*Directions*
Give the lines below again exactly, starting with the line that holds "old: teal flask" and going on through the line that holds "second_place: [784, 419]".

*Provided entries*
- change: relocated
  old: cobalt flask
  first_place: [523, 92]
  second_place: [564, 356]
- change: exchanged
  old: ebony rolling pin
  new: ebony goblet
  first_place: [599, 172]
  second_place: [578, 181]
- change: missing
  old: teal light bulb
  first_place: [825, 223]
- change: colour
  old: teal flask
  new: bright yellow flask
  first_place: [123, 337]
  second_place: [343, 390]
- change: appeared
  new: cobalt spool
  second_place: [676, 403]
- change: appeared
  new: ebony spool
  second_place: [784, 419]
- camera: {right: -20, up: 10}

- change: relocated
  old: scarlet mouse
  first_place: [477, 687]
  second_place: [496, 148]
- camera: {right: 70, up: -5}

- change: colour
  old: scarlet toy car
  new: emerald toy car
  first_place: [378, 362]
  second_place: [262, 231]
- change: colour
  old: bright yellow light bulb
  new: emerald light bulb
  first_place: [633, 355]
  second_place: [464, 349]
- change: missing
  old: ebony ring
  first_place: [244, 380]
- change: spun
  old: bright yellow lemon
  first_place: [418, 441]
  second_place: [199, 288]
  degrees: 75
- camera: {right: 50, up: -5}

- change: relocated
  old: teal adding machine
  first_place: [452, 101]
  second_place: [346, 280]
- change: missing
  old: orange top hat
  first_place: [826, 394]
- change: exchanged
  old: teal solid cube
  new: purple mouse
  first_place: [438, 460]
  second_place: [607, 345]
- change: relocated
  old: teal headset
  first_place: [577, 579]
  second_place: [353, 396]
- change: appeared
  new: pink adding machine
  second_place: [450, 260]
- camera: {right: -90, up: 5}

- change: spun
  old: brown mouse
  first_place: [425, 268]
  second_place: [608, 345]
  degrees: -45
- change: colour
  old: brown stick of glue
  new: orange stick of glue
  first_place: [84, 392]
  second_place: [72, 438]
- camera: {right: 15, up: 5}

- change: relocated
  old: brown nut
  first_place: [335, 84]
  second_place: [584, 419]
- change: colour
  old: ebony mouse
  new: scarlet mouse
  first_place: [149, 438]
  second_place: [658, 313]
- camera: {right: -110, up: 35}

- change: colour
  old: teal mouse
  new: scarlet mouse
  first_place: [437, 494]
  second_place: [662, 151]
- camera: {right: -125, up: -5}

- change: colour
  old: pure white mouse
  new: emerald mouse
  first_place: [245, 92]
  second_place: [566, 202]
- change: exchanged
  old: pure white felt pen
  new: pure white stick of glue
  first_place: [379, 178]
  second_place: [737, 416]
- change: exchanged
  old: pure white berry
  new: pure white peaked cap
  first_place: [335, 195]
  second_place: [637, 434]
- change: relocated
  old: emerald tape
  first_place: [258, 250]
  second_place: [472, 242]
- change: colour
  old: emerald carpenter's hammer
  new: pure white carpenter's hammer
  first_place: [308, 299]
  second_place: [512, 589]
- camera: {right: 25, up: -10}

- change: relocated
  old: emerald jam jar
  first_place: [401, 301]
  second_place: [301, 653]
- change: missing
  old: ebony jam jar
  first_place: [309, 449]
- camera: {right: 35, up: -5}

*Solution for this exercise*
  old: teal flask
  new: bright yellow flask
  first_place: [123, 337]
  second_place: [343, 390]
- change: appeared
  new: cobalt spool
  second_place: [676, 403]
- change: appeared
  new: ebony spool
  second_place: [784, 419]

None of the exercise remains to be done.